◆ **DESCRIPTION OF THE TASK**
Look through the records below, and whenever a line contains "blue", copy it.
Start of EXERCISE DATA
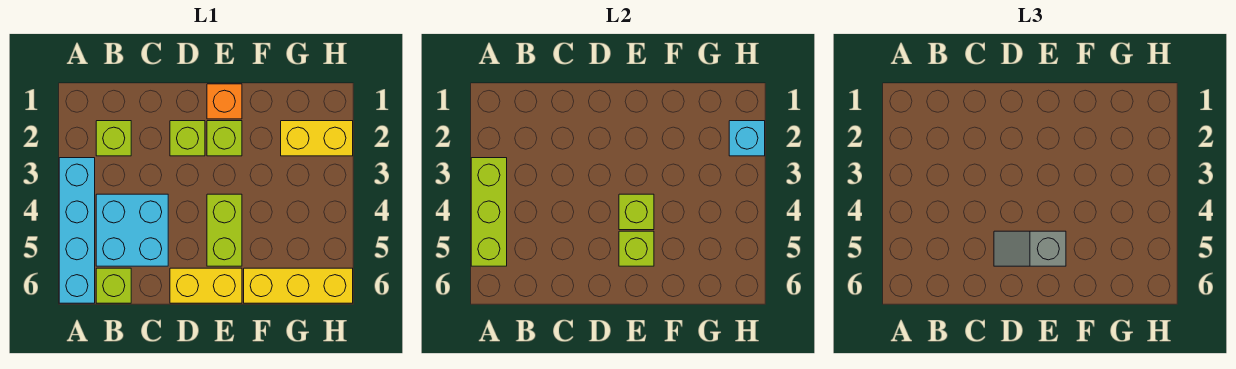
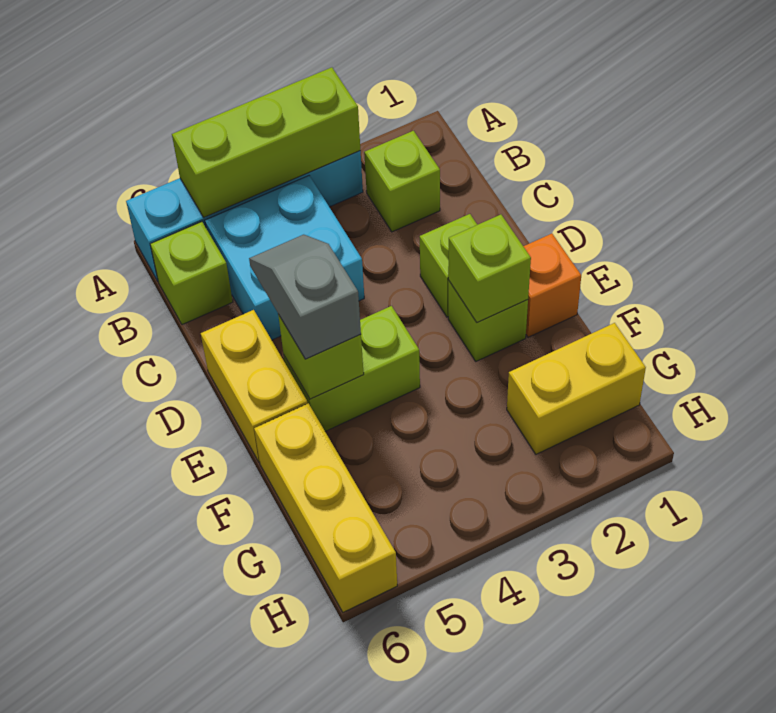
lime brick E4 level 2 -> lime brick E2 level 2
yellow brick G2:H2 level 1 -> yellow brick G1:G2 level 1
cyan brick H2 level 2 -> none

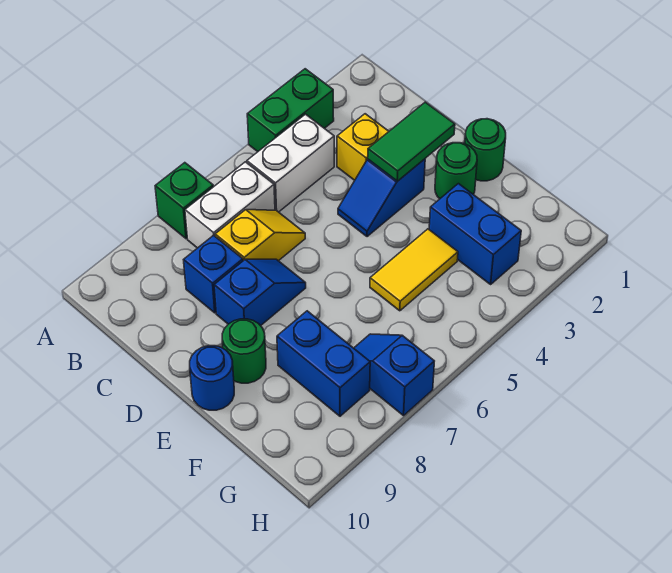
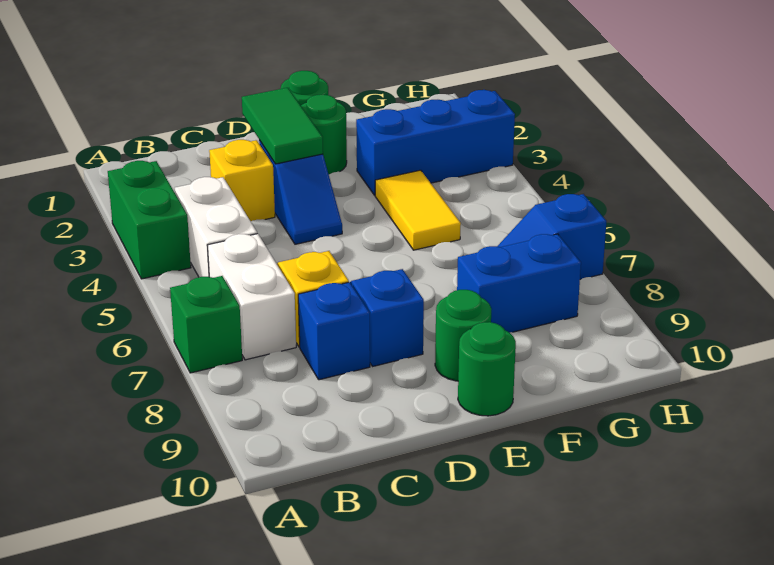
blue round brick E10 level 1 -> green round brick E10 level 1
blue brick F3:G3 level 1 -> blue brick F3:H3 level 1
End of EXERCISE DATA
◆ **COMPLETED TASK**
blue round brick E10 level 1 -> green round brick E10 level 1
blue brick F3:G3 level 1 -> blue brick F3:H3 level 1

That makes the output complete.